> **Task to carry out**
If a line in the data below contains "green", copy it.

"""

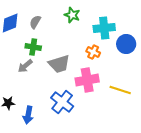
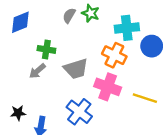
gray semicircle: (35, 22) -> (69, 16), moved
orange cross: (93, 52) -> (114, 55), size x1.5
pink cross: (87, 80) -> (108, 87), turned 30

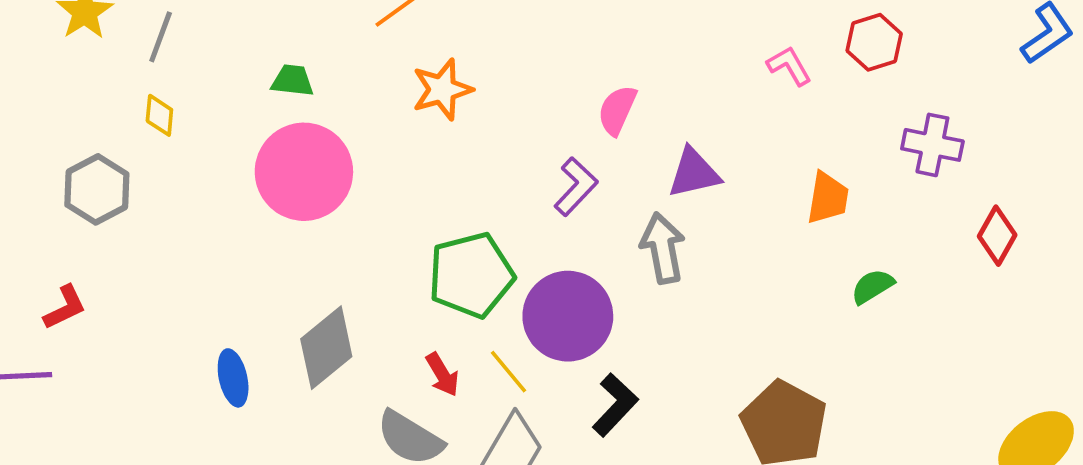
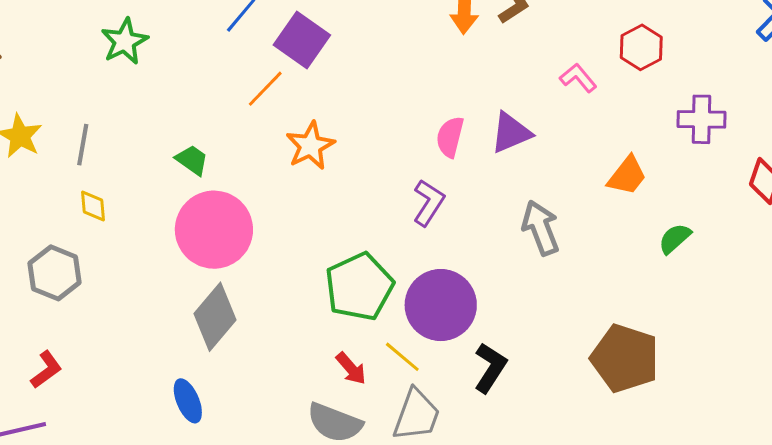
green trapezoid: (292, 81) -> (192, 160), turned 39
purple triangle: (694, 173) -> (511, 133), moved
orange trapezoid: (828, 198) -> (627, 176), turned 39
gray arrow: (663, 248) -> (541, 228), moved
gray diamond: (326, 348) -> (215, 317), moved

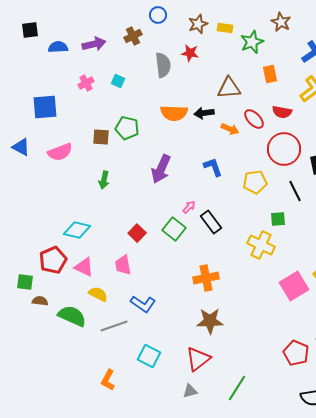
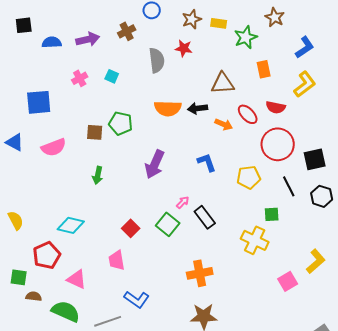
pink triangle: (84, 267) -> (77, 279), moved
pink square: (294, 286) -> (288, 281), size x0.7
yellow semicircle: (98, 294) -> (16, 220), moved, turned 36

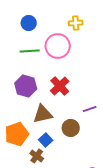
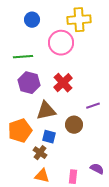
yellow cross: (76, 23) -> (79, 20), size x1.6
green line: (30, 51) -> (23, 57), moved
blue square: (46, 140) -> (49, 137), turned -32

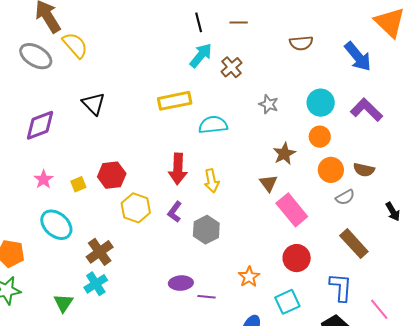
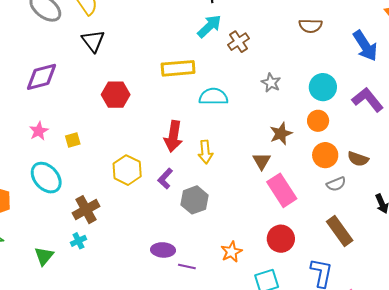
black triangle: (94, 104) -> (93, 41), moved
red hexagon: (112, 175) -> (116, 95), moved
cyan cross: (96, 284) -> (78, 241), size x0.7

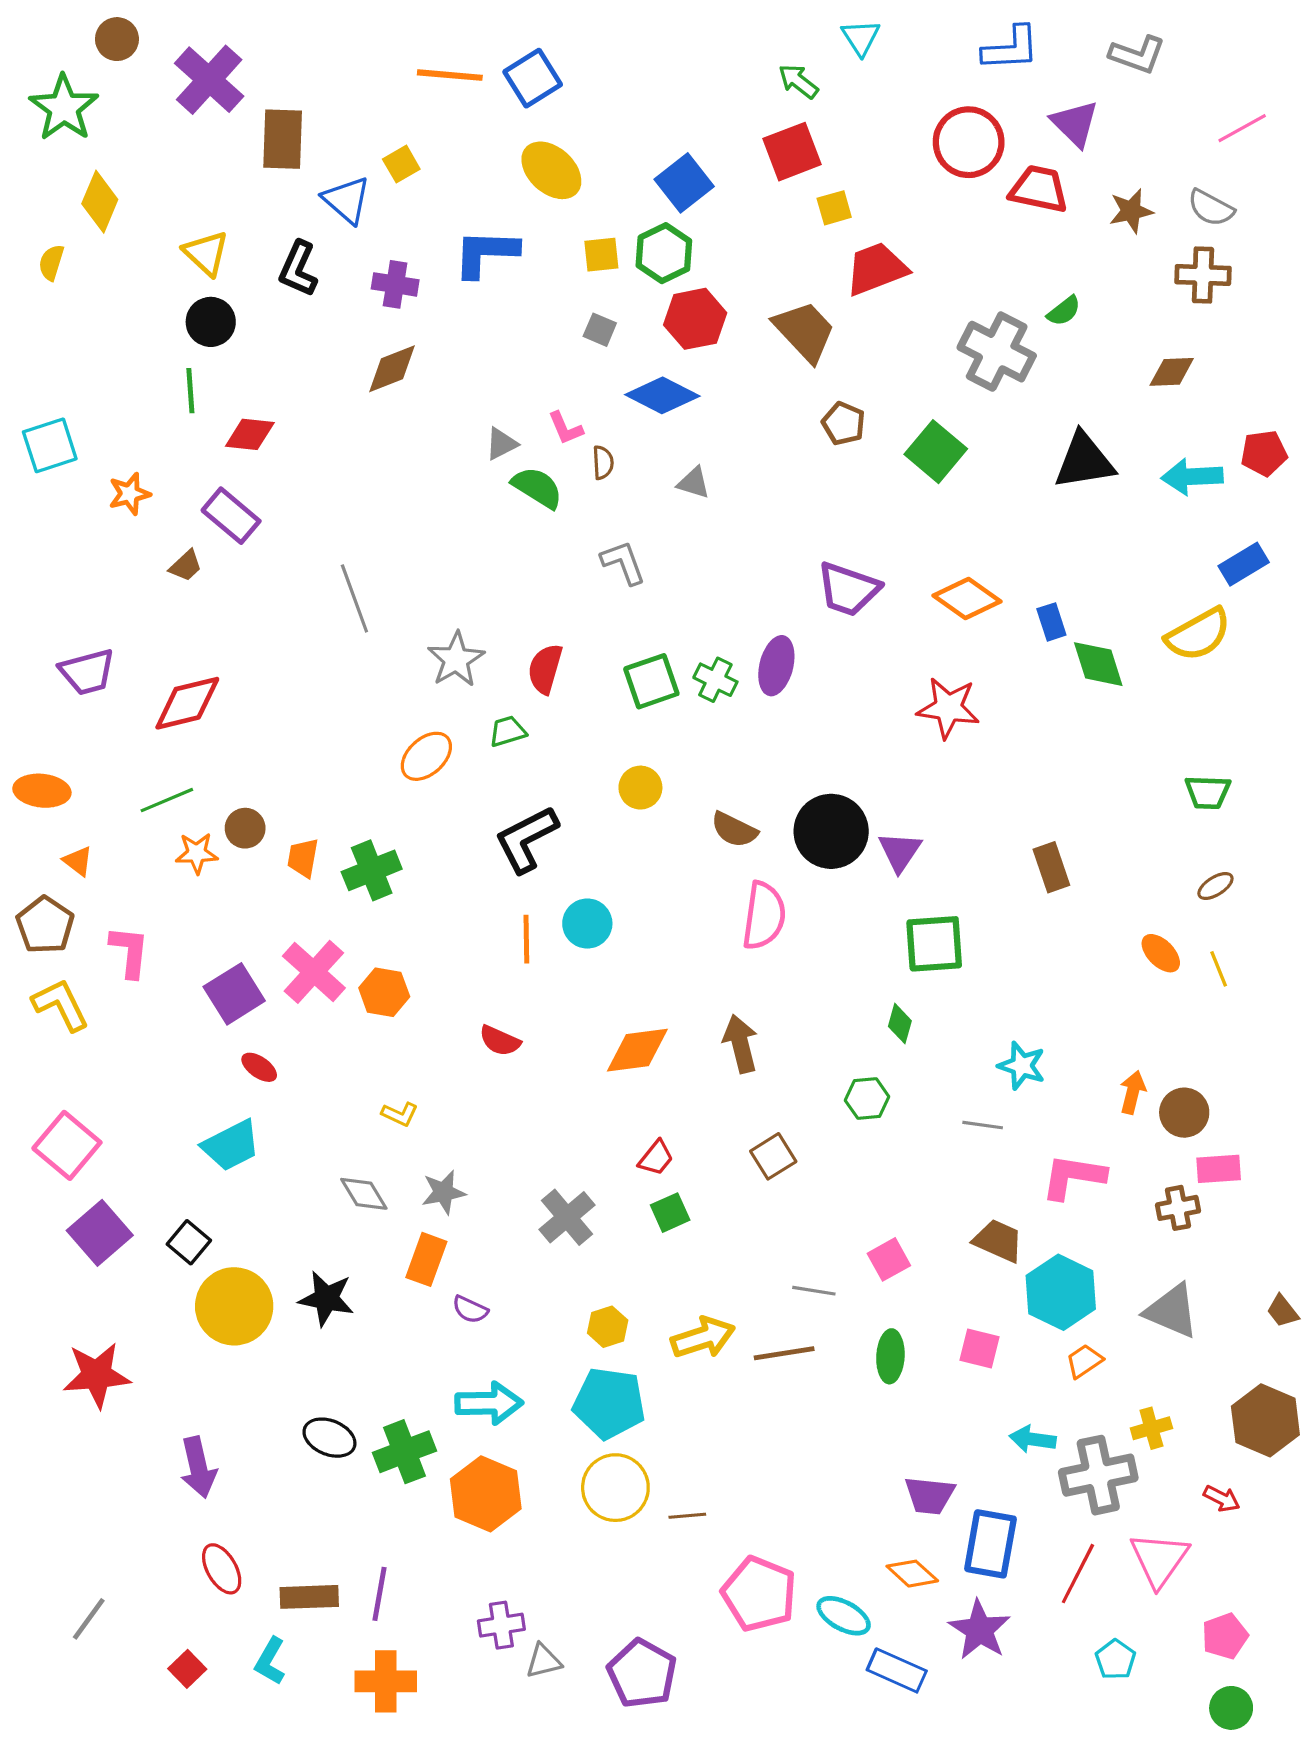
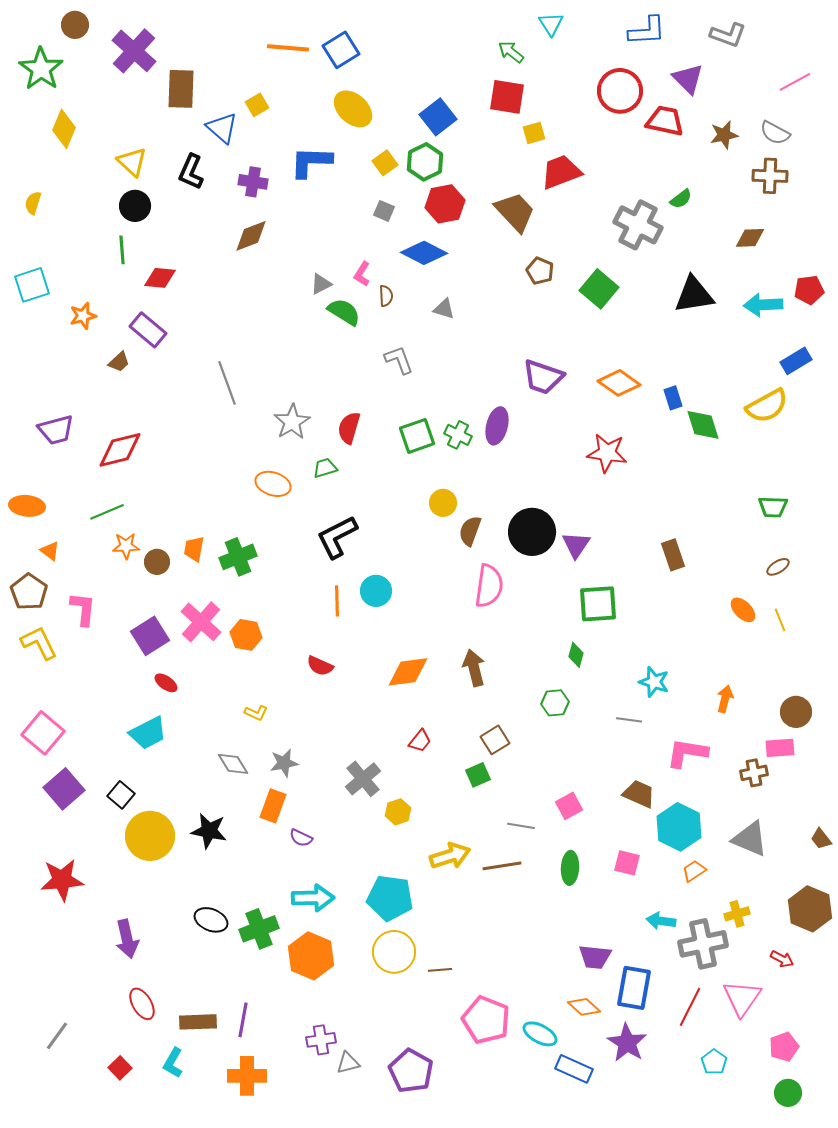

"""

> **Expected answer**
green trapezoid: (292, 81) -> (192, 160), turned 39
green line: (30, 51) -> (23, 57), moved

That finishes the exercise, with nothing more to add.